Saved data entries
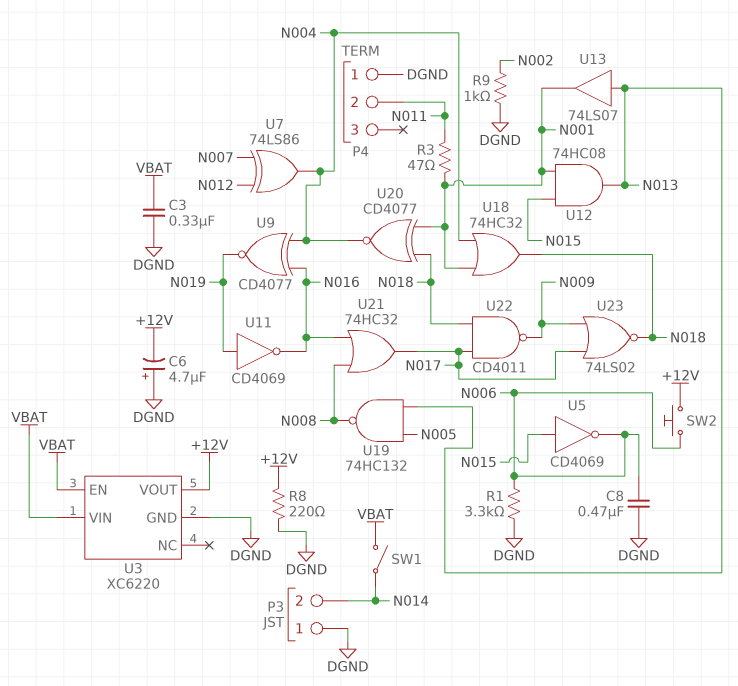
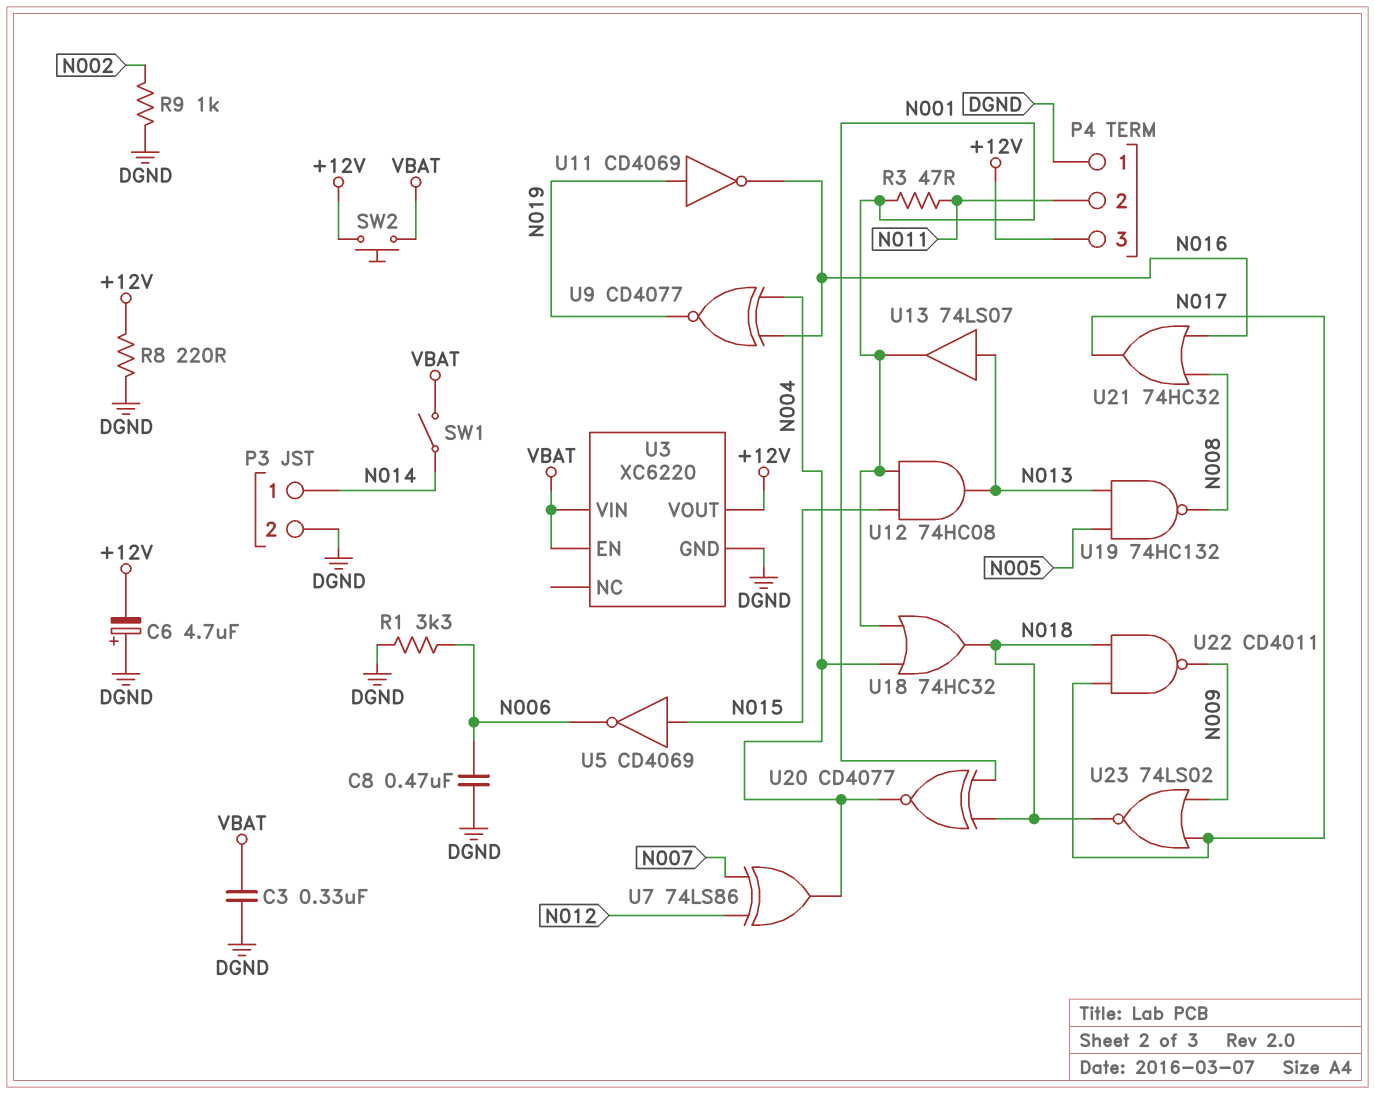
P3 pin 1: DGND -> N014
P3 pin 2: N014 -> DGND
P4 pin 3: none -> +12V
SW2: button (+12V, N006) -> button (+12V, VBAT)

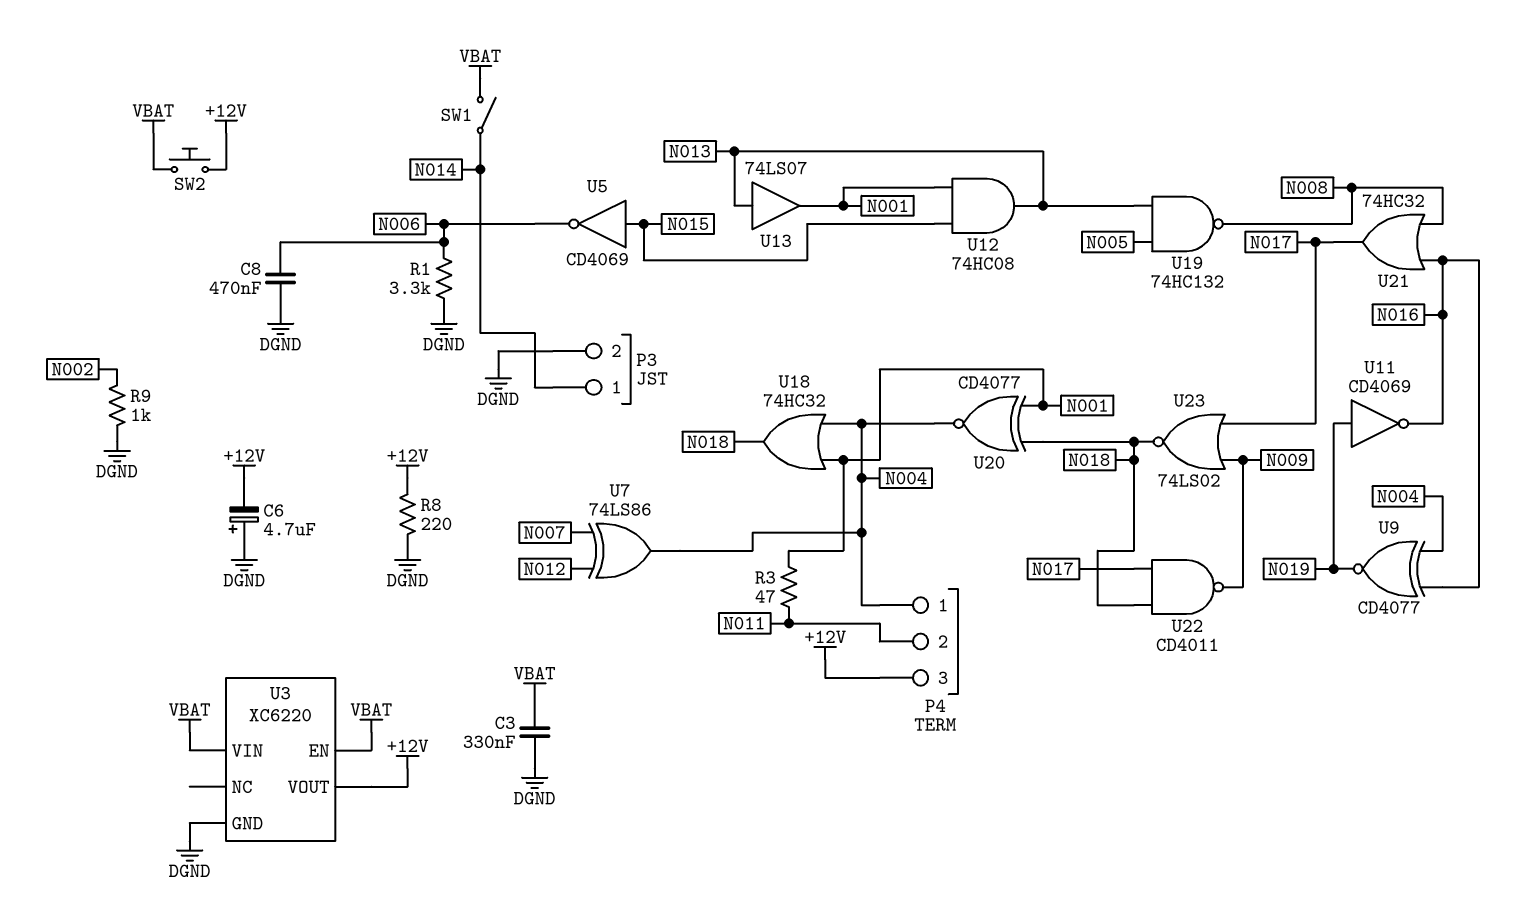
P4 pin 1: DGND -> N004

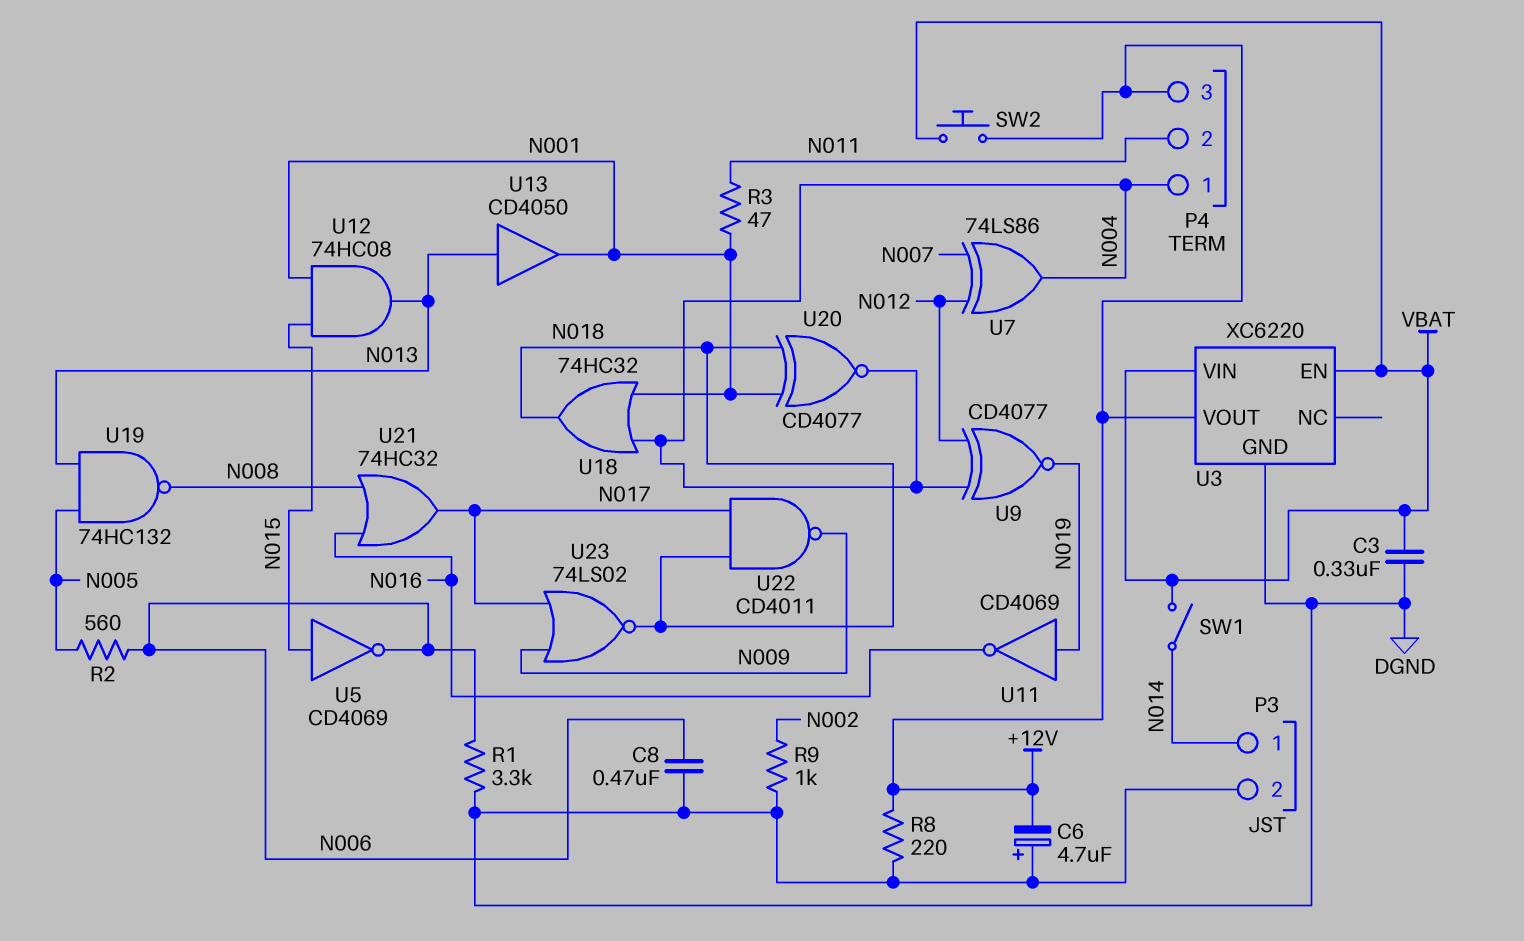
R2: none -> 560 (N005, N006)
U9: XNOR CD4077 (in N004, in N016, out N019) -> XNOR CD4077 (in N004, in N012, out N019)
U13: buffer 74LS07 (in N013, out N001) -> buffer CD4050 (in N013, out N001)

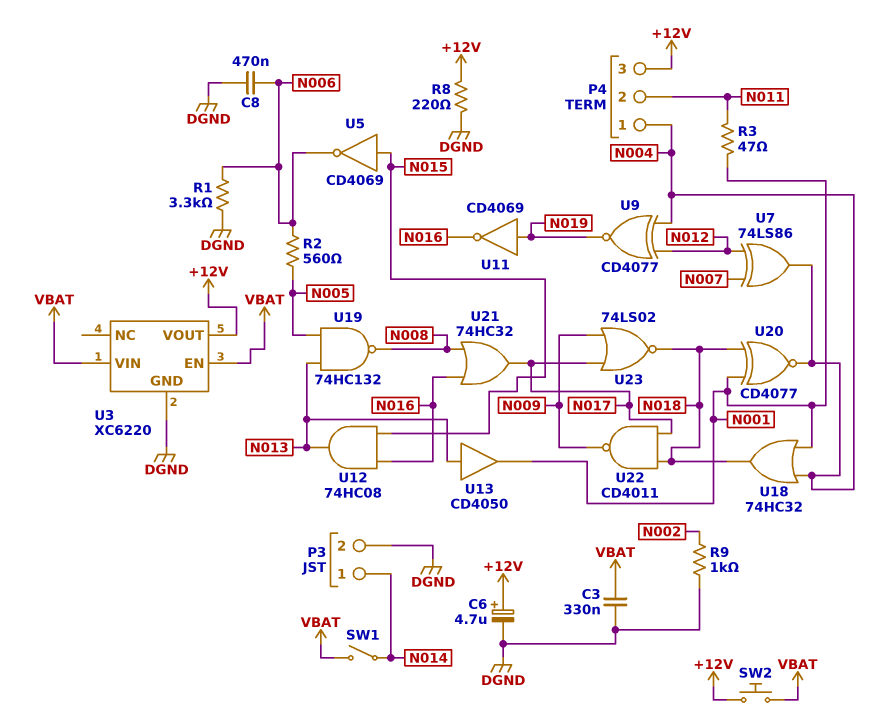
C6: 4.7uF (plus DGND, minus +12V) -> 4.7uF (plus +12V, minus DGND)
U12: AND 74HC08 (in N001, in N015, out N013) -> AND 74HC08 (in N015, in N016, out N013)

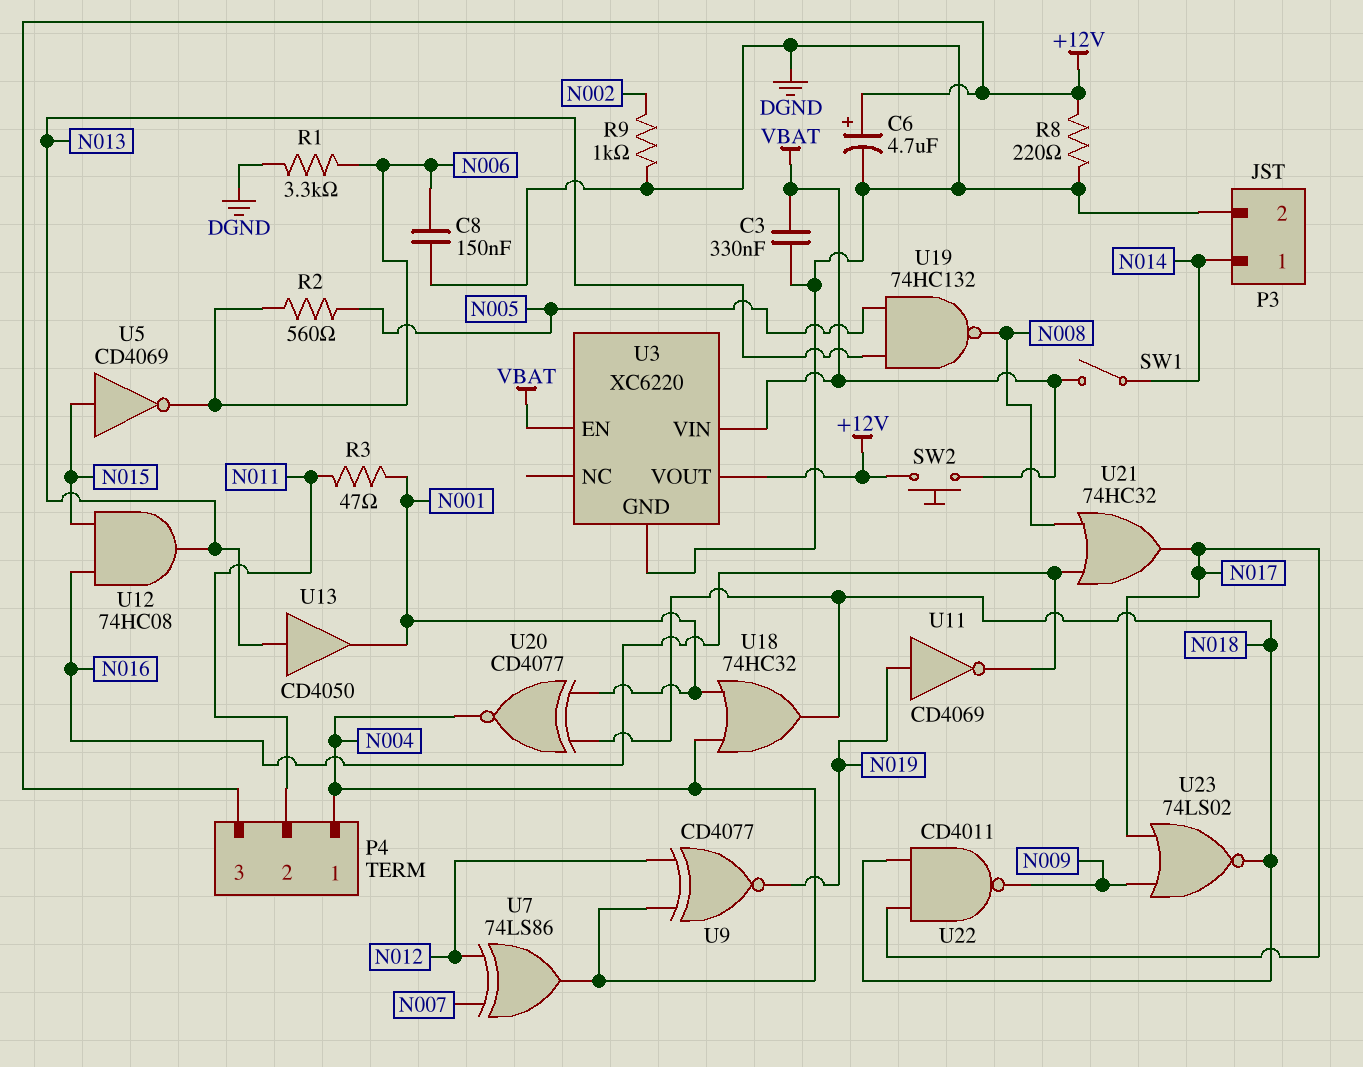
C8: 470nF (DGND, N006) -> 150nF (DGND, N006)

--- What to work on ---
Reproduce these records exactly, but not the pictures.

--- Output for this exercise ---
P3 pin 1: DGND -> N014
P3 pin 2: N014 -> DGND
P4 pin 3: none -> +12V
SW2: button (+12V, N006) -> button (+12V, VBAT)

P4 pin 1: DGND -> N004

R2: none -> 560 (N005, N006)
U9: XNOR CD4077 (in N004, in N016, out N019) -> XNOR CD4077 (in N004, in N012, out N019)
U13: buffer 74LS07 (in N013, out N001) -> buffer CD4050 (in N013, out N001)

C6: 4.7uF (plus DGND, minus +12V) -> 4.7uF (plus +12V, minus DGND)
U12: AND 74HC08 (in N001, in N015, out N013) -> AND 74HC08 (in N015, in N016, out N013)

C8: 470nF (DGND, N006) -> 150nF (DGND, N006)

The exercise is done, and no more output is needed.